◆ **Information shown**
● ● ● ●

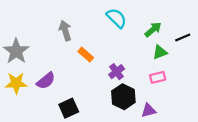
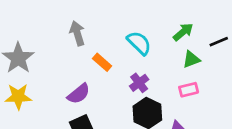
cyan semicircle: (117, 18) -> (139, 43), moved
purple semicircle: (46, 81) -> (79, 94), moved

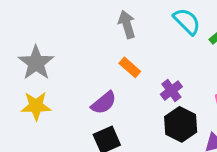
gray arrow: (77, 33) -> (127, 24), moved
cyan semicircle: (139, 43) -> (187, 21), moved

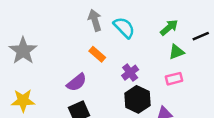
cyan semicircle: (187, 21) -> (124, 28), moved
yellow star: (36, 106) -> (23, 101), moved

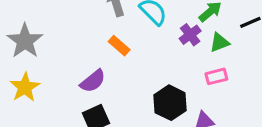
purple cross: (130, 73) -> (190, 35), moved
yellow star: (23, 101) -> (25, 87), moved, turned -30

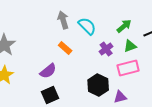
purple cross: (190, 35) -> (106, 49), moved
pink rectangle: (216, 76) -> (128, 68), size x1.5

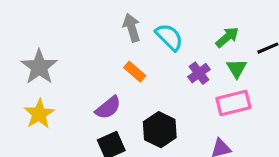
green triangle: (130, 46) -> (237, 68), turned -40
black hexagon: (98, 85) -> (160, 130), moved

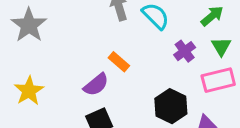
gray star: (39, 67) -> (29, 25), moved
orange rectangle: (135, 72) -> (119, 62), moved
black hexagon: (160, 130) -> (171, 106), moved

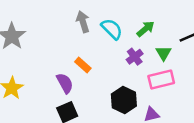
green arrow: (212, 16) -> (146, 29), moved
purple semicircle: (96, 85) -> (65, 83), turned -80

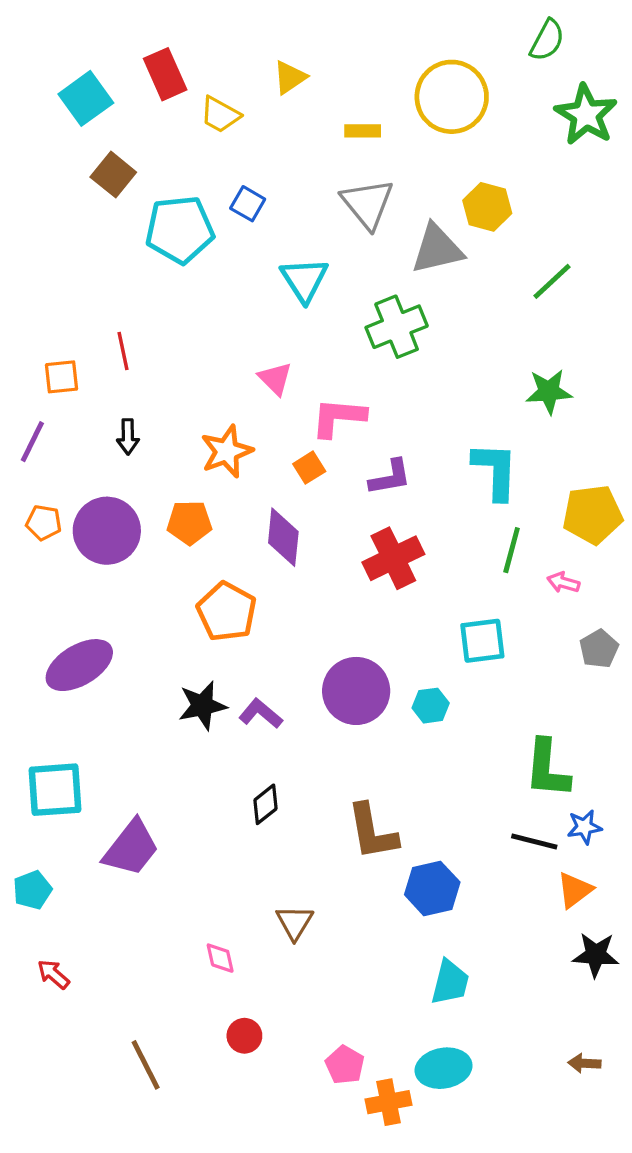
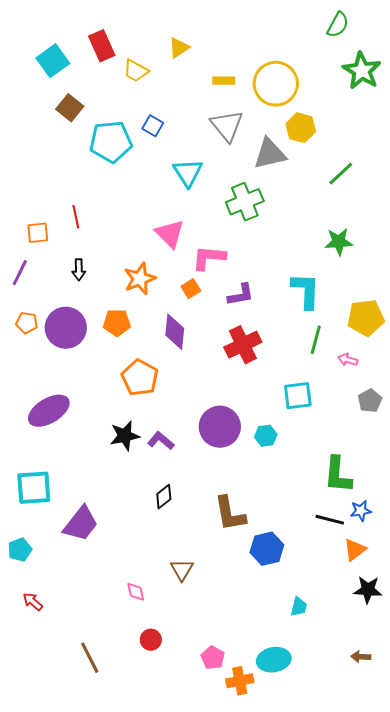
yellow circle: (452, 97) -> (276, 84), moved
pink triangle: (275, 379) -> (170, 234), size x1.4
cyan trapezoid: (450, 982) -> (299, 607), moved, size x0.7

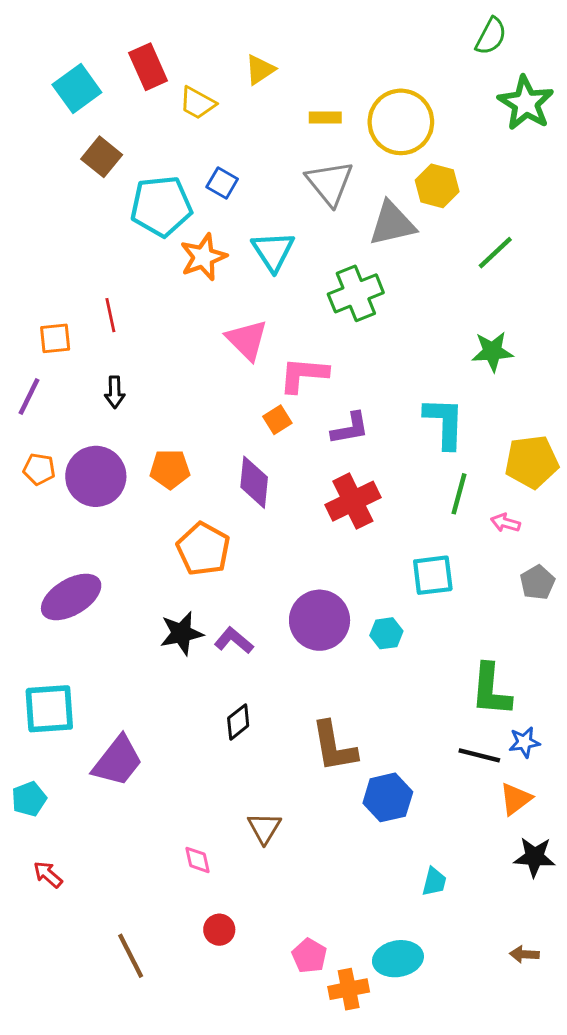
orange star: (140, 279) -> (203, 257), moved

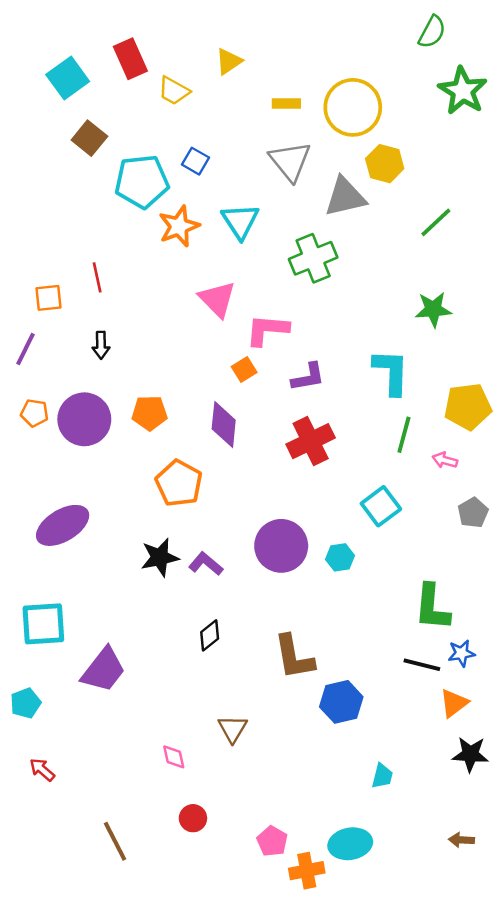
cyan square: (433, 575) -> (381, 506), turned -30

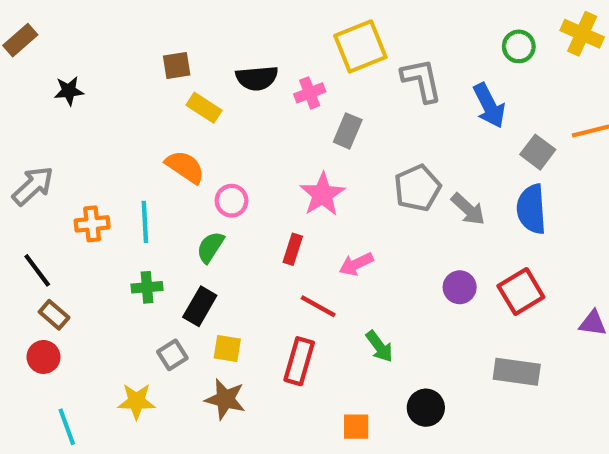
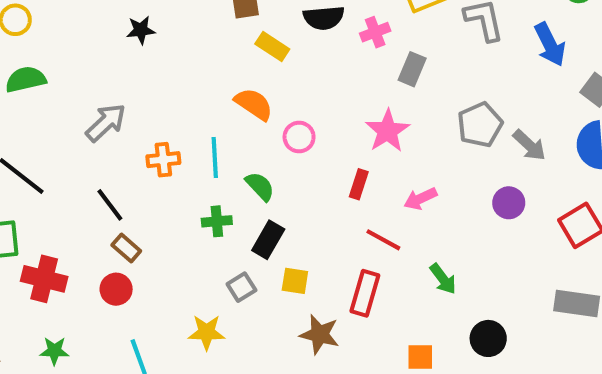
green semicircle: (210, 247) -> (260, 186), moved, turned 104
purple circle: (460, 287) -> (509, 203), moved
brown star: (225, 399) -> (320, 334), moved

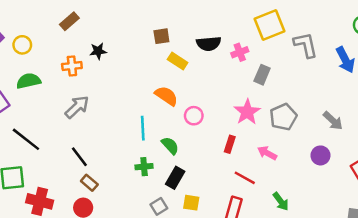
gray pentagon: (480, 125) -> (283, 117), moved
orange cross: (163, 160) -> (72, 66), moved
pink arrow: (420, 199) -> (267, 153), turned 54

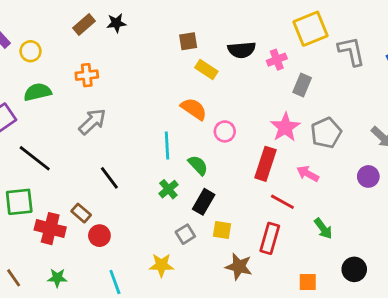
black star: (98, 51) -> (116, 23), moved
red rectangle: (230, 144) -> (266, 164), size x1.6
black line: (79, 157) -> (109, 178), moved
green cross: (144, 167) -> (168, 189), turned -35
brown rectangle: (89, 183) -> (81, 213), moved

● ● ● ●

◆ **Task objective**
Please give again the entries word for word, starting at the first line and ending with the line that contains "cyan semicircle: (187, 21)"; include both of those lines but none of the pictures.

◆ **Solved problem**
cyan semicircle: (117, 18) -> (139, 43), moved
purple semicircle: (46, 81) -> (79, 94), moved

gray arrow: (77, 33) -> (127, 24), moved
cyan semicircle: (139, 43) -> (187, 21), moved

cyan semicircle: (187, 21) -> (124, 28), moved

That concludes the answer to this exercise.